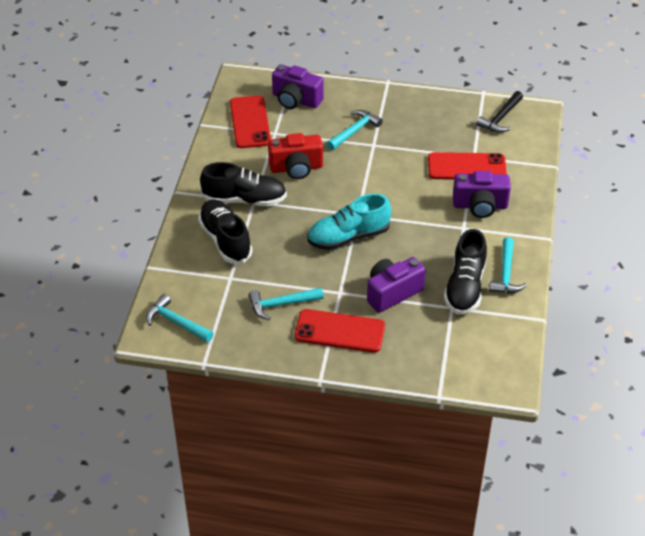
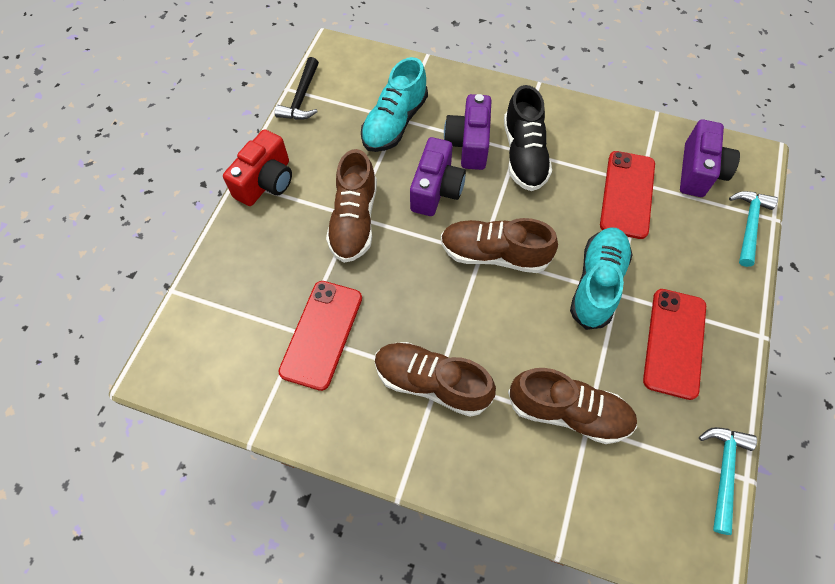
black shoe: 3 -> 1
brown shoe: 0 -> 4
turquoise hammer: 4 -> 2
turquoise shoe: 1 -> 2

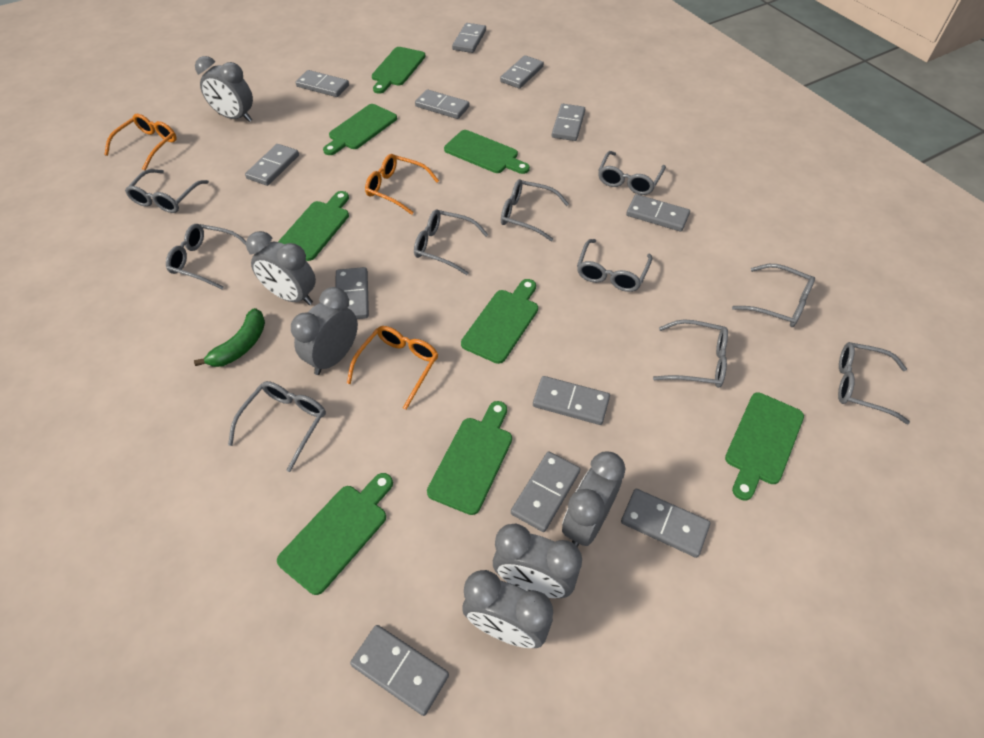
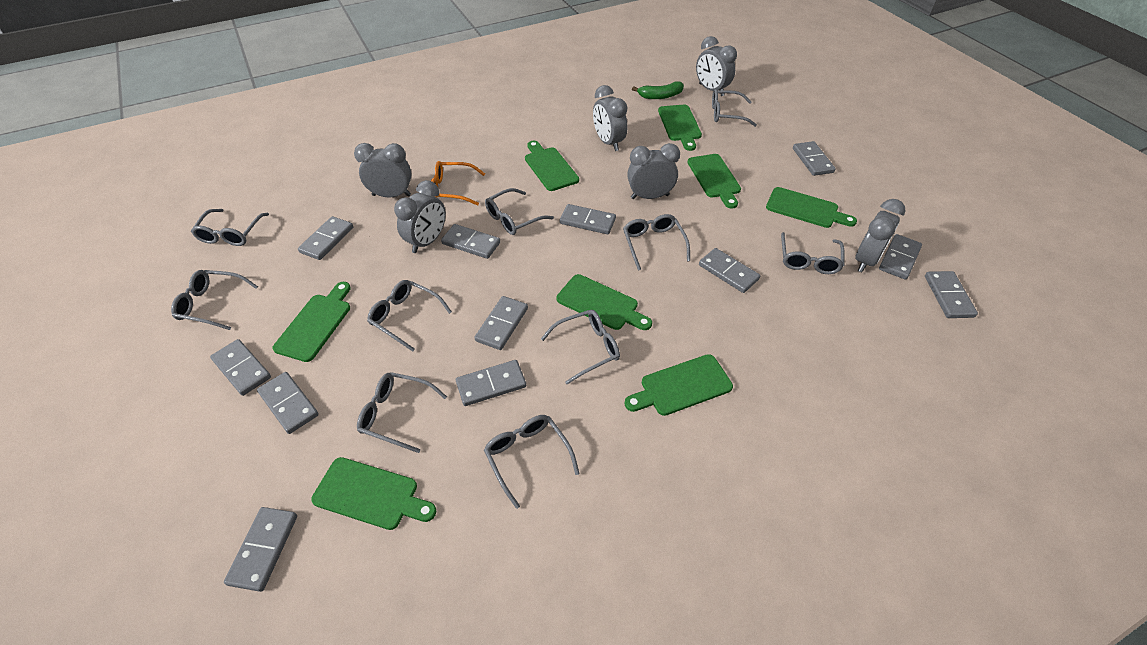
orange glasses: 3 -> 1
•••••
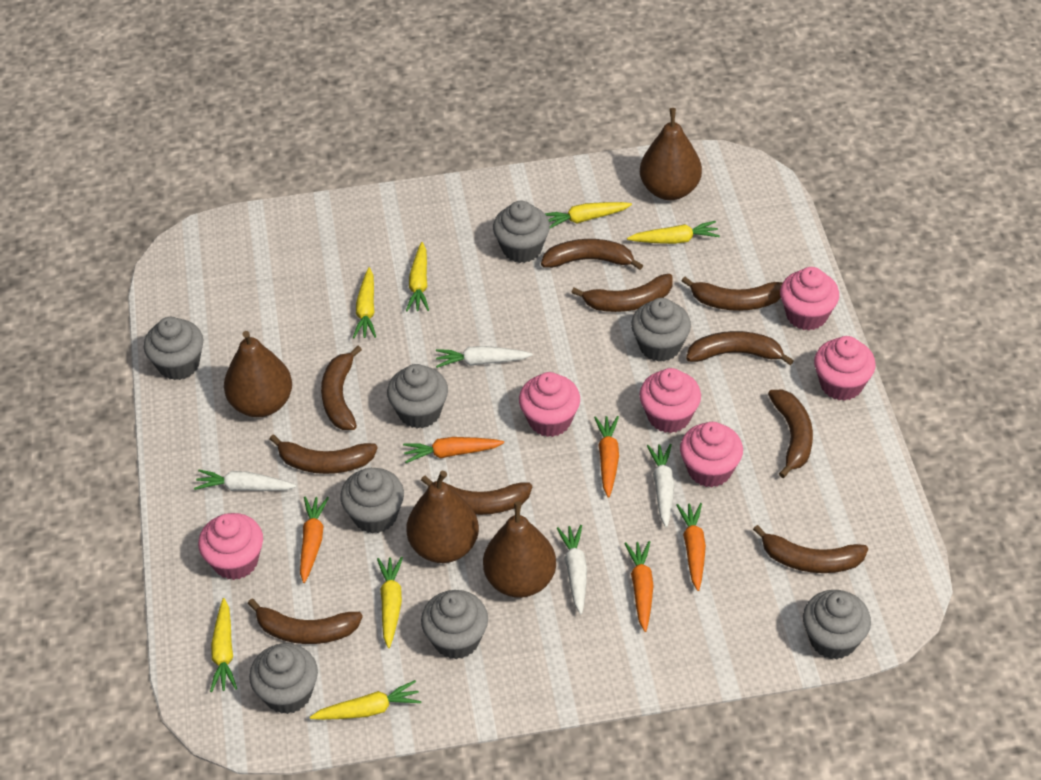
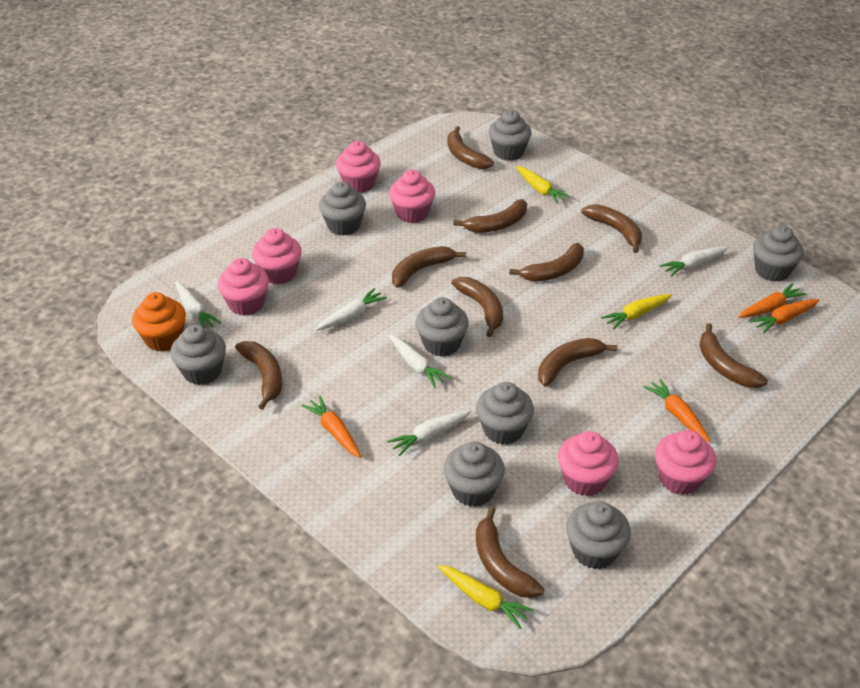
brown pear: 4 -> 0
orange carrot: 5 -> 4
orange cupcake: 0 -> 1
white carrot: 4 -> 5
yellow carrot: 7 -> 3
•••••
→ What this task involves
Above are some records. Copy each of their lines that holds the string "turquoise".

→ Your solution
turquoise hammer: 4 -> 2
turquoise shoe: 1 -> 2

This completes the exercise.